Input for this task: Begin

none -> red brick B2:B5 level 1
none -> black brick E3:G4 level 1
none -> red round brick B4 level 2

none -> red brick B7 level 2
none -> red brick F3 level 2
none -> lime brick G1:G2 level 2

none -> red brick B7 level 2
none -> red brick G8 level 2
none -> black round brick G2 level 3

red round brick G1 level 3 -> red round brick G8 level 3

Input for this task: End
Input for this task: Begin

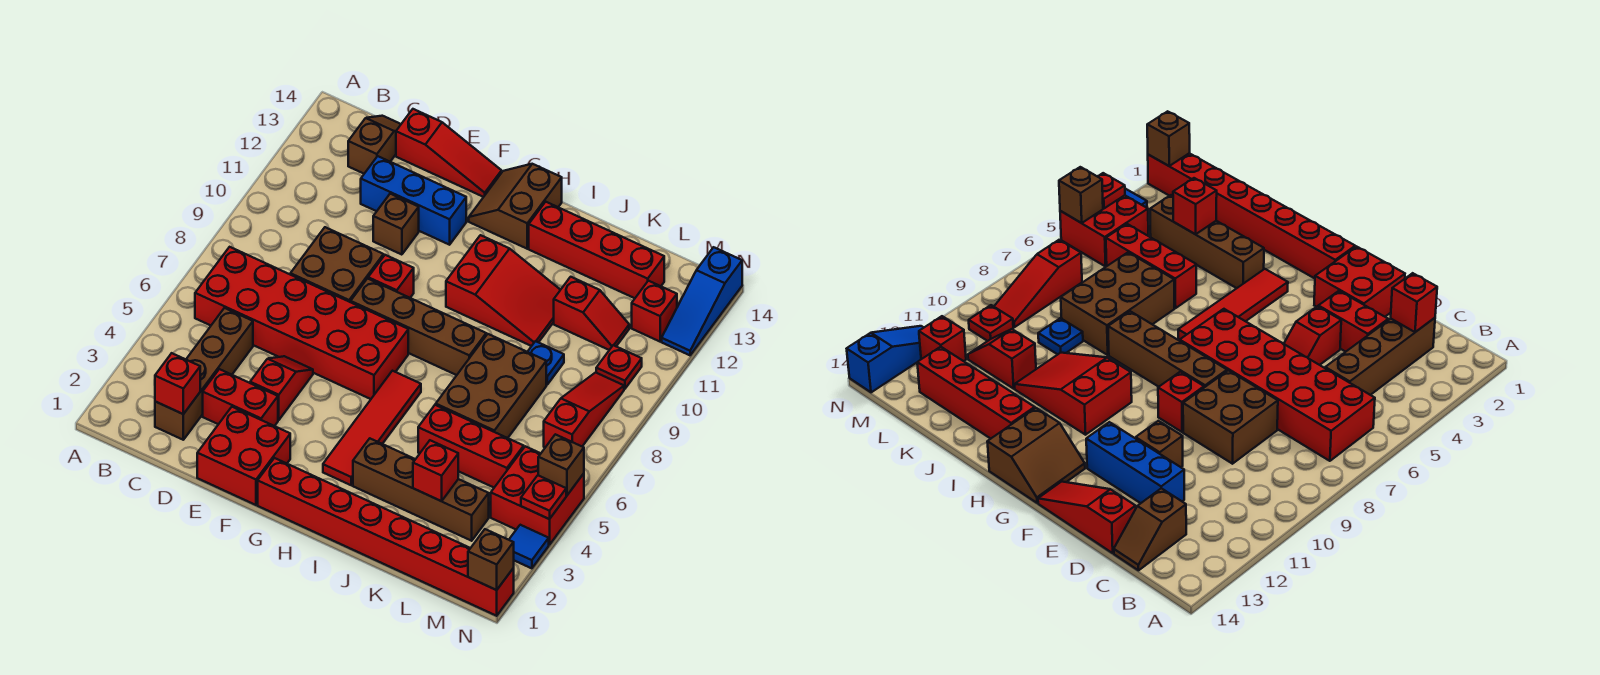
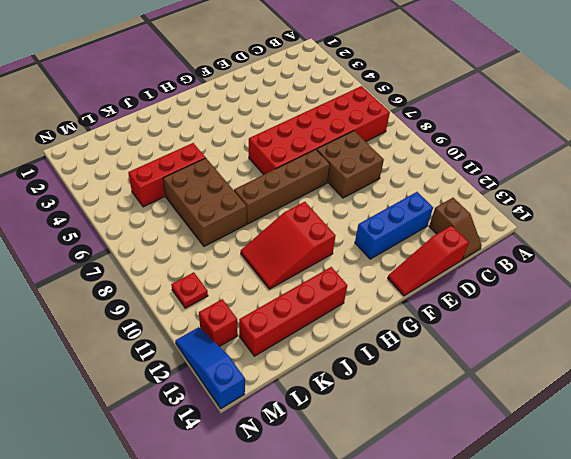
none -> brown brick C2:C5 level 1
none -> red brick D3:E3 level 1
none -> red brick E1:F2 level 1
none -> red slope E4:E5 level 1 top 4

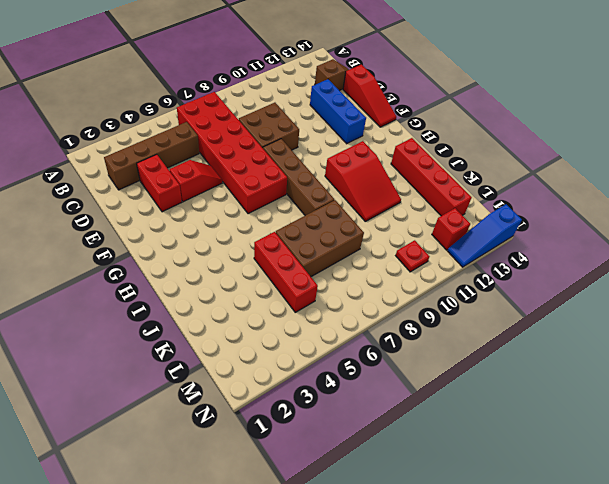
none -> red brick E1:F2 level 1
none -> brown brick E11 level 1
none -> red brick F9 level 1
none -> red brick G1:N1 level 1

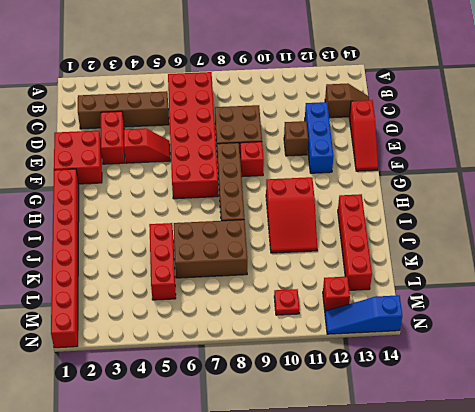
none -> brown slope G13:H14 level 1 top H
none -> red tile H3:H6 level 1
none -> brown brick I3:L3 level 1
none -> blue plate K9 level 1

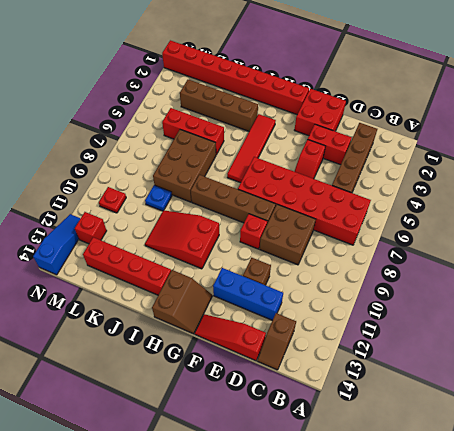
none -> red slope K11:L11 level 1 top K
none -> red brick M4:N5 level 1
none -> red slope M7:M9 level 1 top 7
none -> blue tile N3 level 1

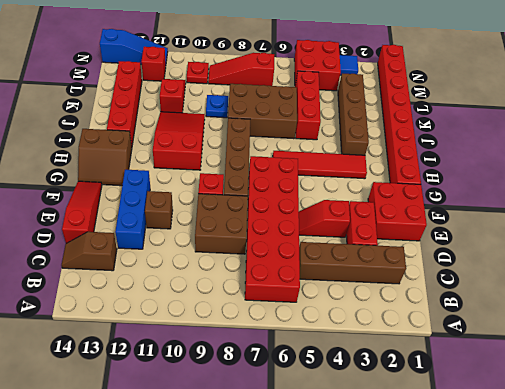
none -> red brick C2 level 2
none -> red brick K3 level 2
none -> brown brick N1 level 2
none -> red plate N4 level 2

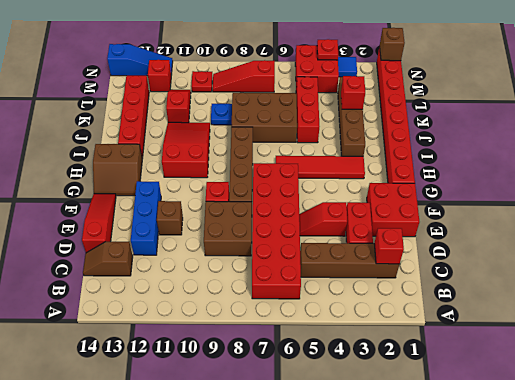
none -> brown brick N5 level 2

Input for this task: End

Task prompt
Using the data above, give again exactly the lines starting at the one holding "none -> brown brick N1 level 2" and ending at the one holding "none -> brown brick N5 level 2", inclusive, and nothing more. Omit the pictures.

Solution for this task
none -> brown brick N1 level 2
none -> red plate N4 level 2

none -> brown brick N5 level 2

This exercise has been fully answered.